══ Information given ══

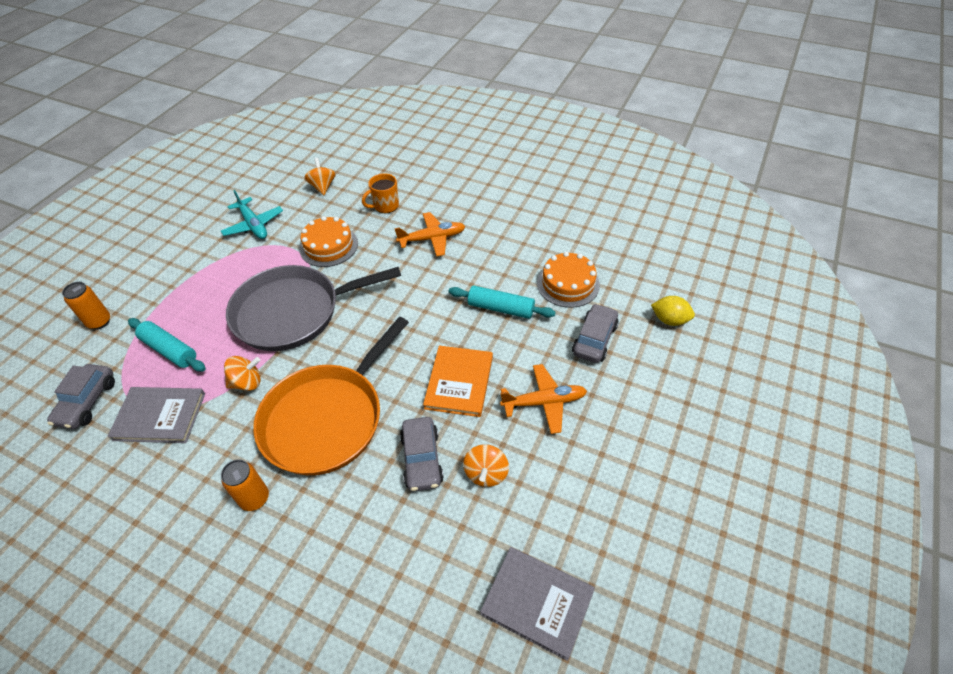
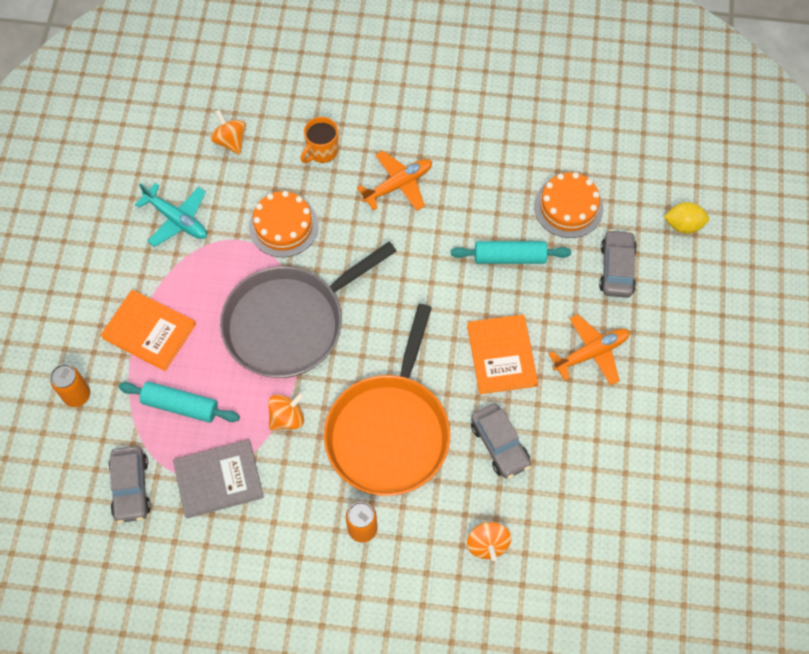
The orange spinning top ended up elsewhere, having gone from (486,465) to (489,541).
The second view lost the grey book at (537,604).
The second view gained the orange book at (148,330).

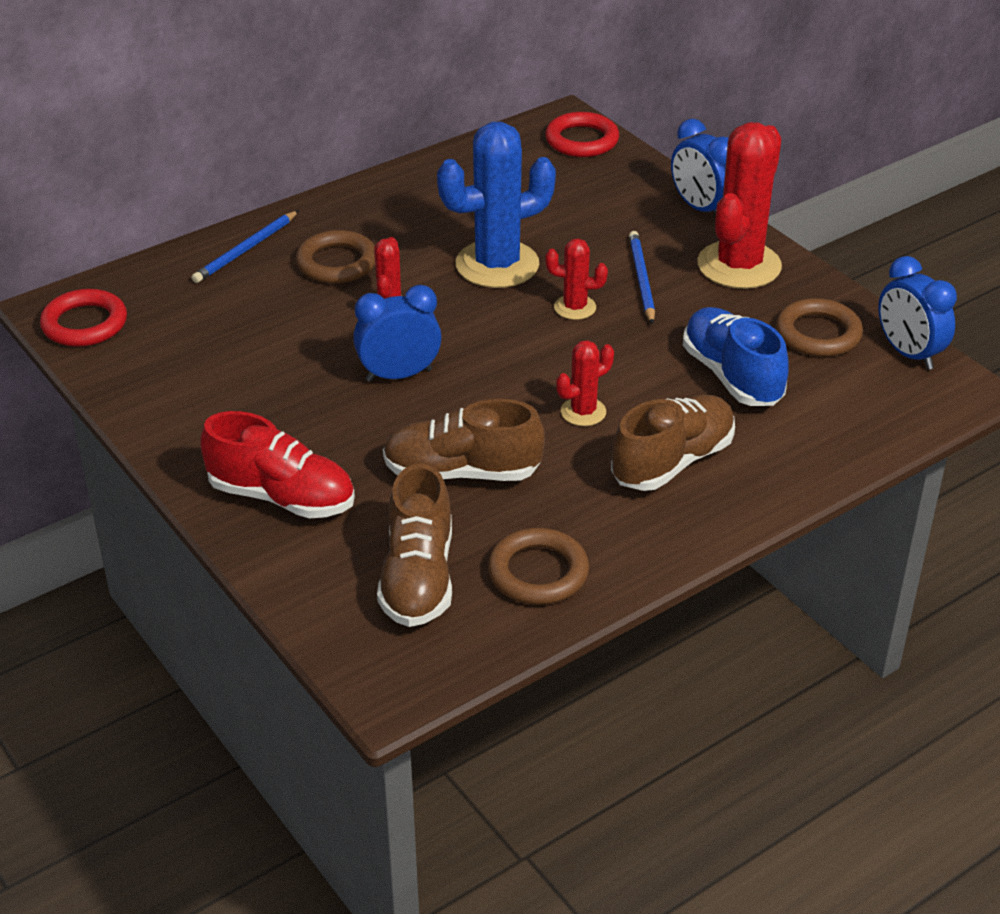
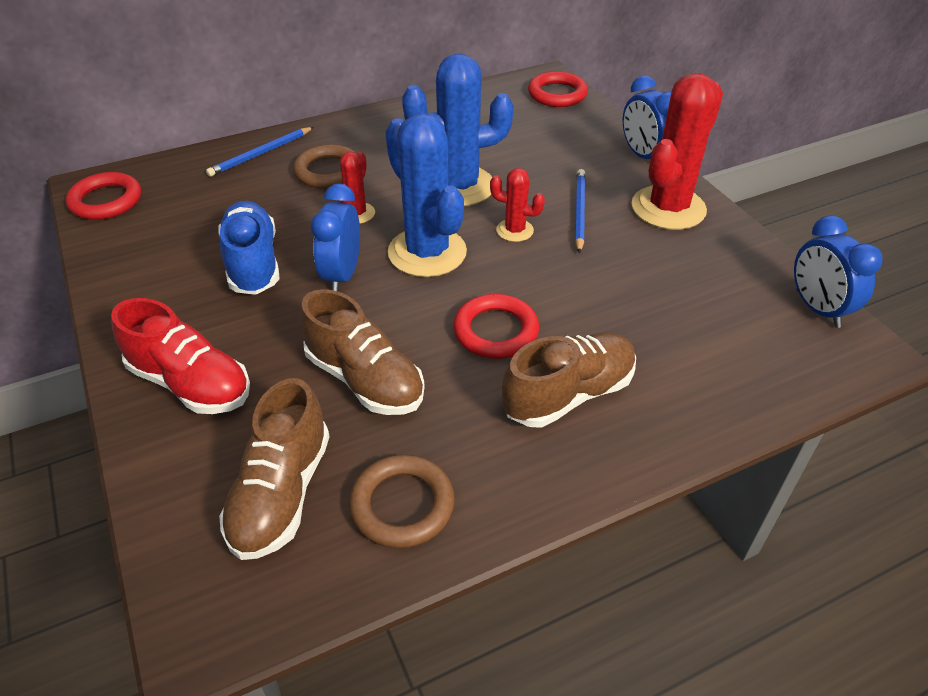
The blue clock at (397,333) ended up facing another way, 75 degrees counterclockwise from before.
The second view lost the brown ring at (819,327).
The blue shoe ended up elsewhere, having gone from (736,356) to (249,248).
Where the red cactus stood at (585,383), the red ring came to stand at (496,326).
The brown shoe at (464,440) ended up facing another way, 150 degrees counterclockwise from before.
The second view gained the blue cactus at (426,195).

═══

Exercise description: What you give back should be the full material above, retyped exactly, with every image removed.

Answer box:
The orange spinning top ended up elsewhere, having gone from (486,465) to (489,541).
The second view lost the grey book at (537,604).
The second view gained the orange book at (148,330).

The blue clock at (397,333) ended up facing another way, 75 degrees counterclockwise from before.
The second view lost the brown ring at (819,327).
The blue shoe ended up elsewhere, having gone from (736,356) to (249,248).
Where the red cactus stood at (585,383), the red ring came to stand at (496,326).
The brown shoe at (464,440) ended up facing another way, 150 degrees counterclockwise from before.
The second view gained the blue cactus at (426,195).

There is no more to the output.